▶ Prompt: Report the number of lines in the data below where the string "turquoise" shows up, and only that number.

▶ Input data:
· · · · · · ·

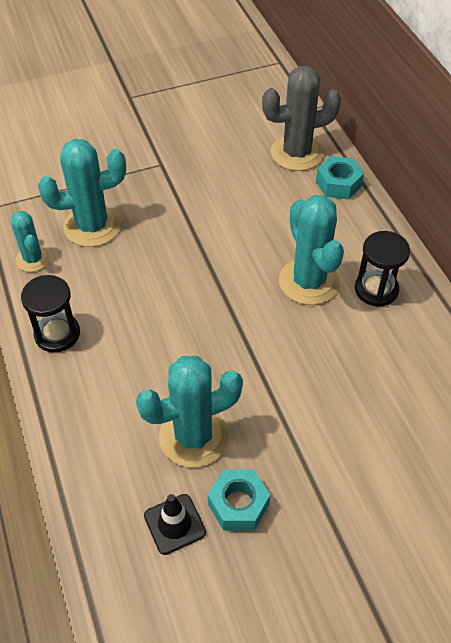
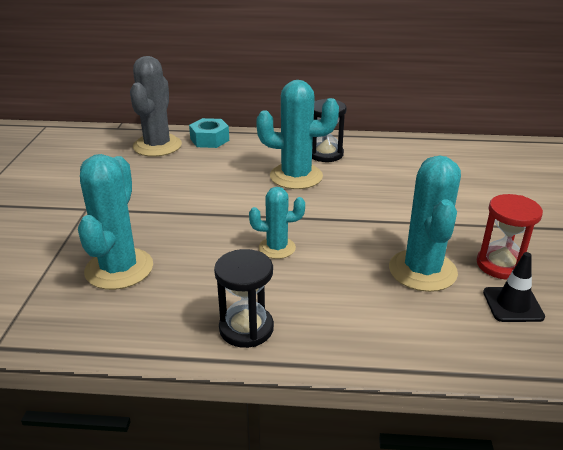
camera: 65 degrees left, 20 degrees down
turquoise cactus [11,211,50,272] -> turquoise cactus moved to [249,187,305,259]
turquoise nut [208,470,270,530] -> red hourglass [477,194,543,280]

· · · · · · ·

▶ Exercise response: 2